Scene difference descriptions:
_ _ _ _ _

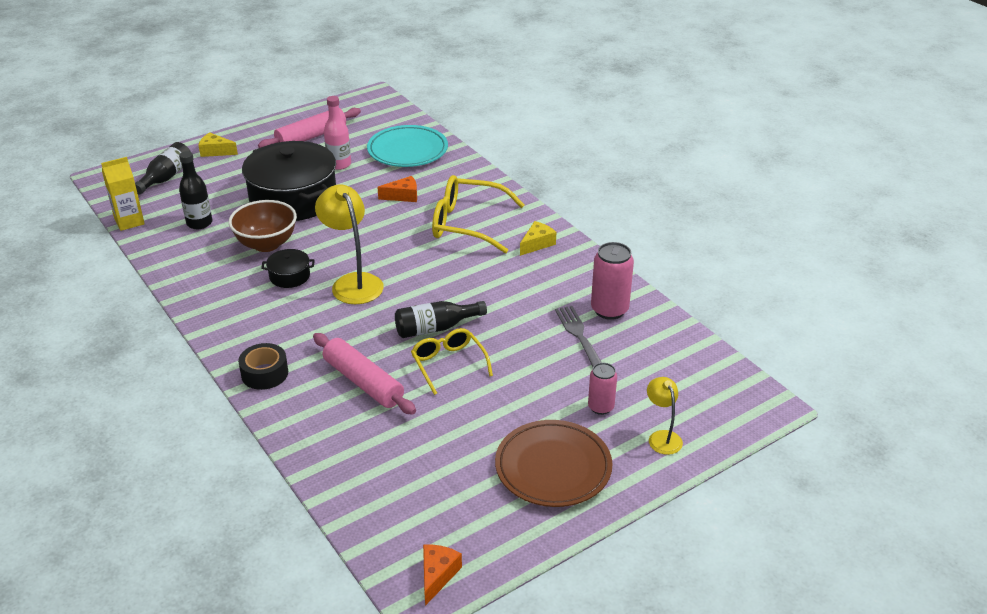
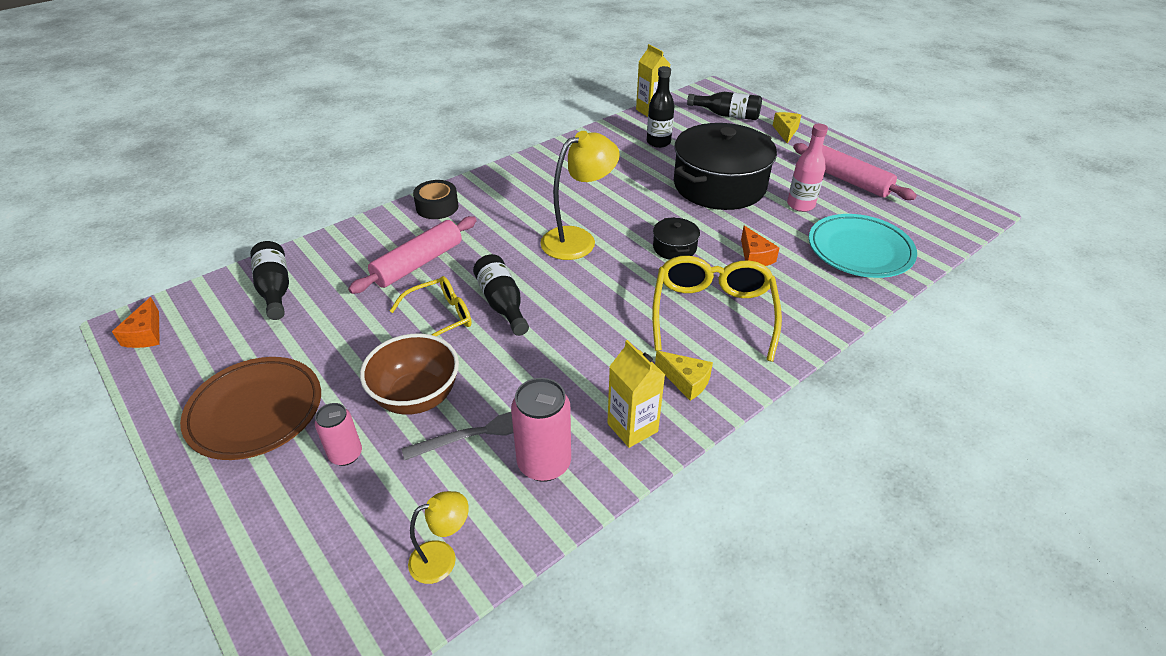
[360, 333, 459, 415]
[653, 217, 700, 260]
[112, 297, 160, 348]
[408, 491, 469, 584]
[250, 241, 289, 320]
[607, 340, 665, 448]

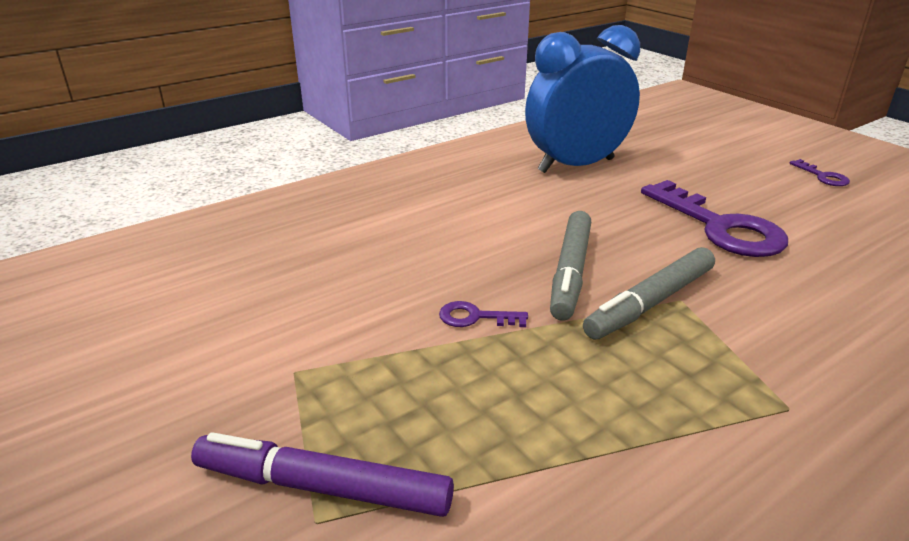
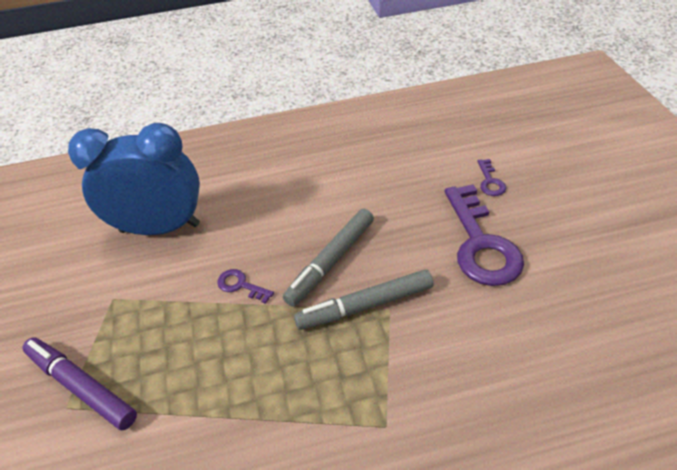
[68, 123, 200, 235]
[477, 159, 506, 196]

_ _ _ _ _

### TASK
Every entry belongs in the answer exactly as written, but no picture does.

### RESPONSE BELOW
[360, 333, 459, 415]
[653, 217, 700, 260]
[112, 297, 160, 348]
[408, 491, 469, 584]
[250, 241, 289, 320]
[607, 340, 665, 448]

[68, 123, 200, 235]
[477, 159, 506, 196]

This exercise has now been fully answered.